-- Opening Marker --

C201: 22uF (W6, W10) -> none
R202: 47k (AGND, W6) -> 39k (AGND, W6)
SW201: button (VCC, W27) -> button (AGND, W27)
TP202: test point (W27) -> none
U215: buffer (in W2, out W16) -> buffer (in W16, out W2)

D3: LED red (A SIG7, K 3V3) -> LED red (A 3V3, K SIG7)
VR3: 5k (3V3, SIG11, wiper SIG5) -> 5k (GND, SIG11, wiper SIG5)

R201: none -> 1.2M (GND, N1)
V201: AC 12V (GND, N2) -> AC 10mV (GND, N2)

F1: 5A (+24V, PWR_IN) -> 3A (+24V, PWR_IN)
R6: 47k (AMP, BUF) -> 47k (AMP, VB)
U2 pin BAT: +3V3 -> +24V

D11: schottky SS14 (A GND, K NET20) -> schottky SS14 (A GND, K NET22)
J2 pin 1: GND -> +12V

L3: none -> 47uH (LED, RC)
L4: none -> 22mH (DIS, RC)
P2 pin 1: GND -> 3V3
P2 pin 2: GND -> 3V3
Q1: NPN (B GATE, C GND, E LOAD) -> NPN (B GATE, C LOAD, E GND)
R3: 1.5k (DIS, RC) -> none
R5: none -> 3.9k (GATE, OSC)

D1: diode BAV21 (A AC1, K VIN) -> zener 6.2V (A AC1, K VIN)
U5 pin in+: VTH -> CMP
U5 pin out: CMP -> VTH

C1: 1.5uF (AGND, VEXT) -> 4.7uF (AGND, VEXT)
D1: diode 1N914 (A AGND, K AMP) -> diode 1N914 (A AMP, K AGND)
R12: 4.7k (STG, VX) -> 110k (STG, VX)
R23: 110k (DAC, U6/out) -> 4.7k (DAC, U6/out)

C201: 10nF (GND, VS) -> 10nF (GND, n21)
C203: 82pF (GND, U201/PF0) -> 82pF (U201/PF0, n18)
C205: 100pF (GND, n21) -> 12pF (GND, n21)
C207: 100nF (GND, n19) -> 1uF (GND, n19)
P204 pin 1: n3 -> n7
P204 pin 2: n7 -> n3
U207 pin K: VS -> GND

-- Closing Marker --

Work instructions
Which lines of the material contain the string "AGND"? List each of them.

Response to this exercise
R202: 47k (AGND, W6) -> 39k (AGND, W6)
SW201: button (VCC, W27) -> button (AGND, W27)
C1: 1.5uF (AGND, VEXT) -> 4.7uF (AGND, VEXT)
D1: diode 1N914 (A AGND, K AMP) -> diode 1N914 (A AMP, K AGND)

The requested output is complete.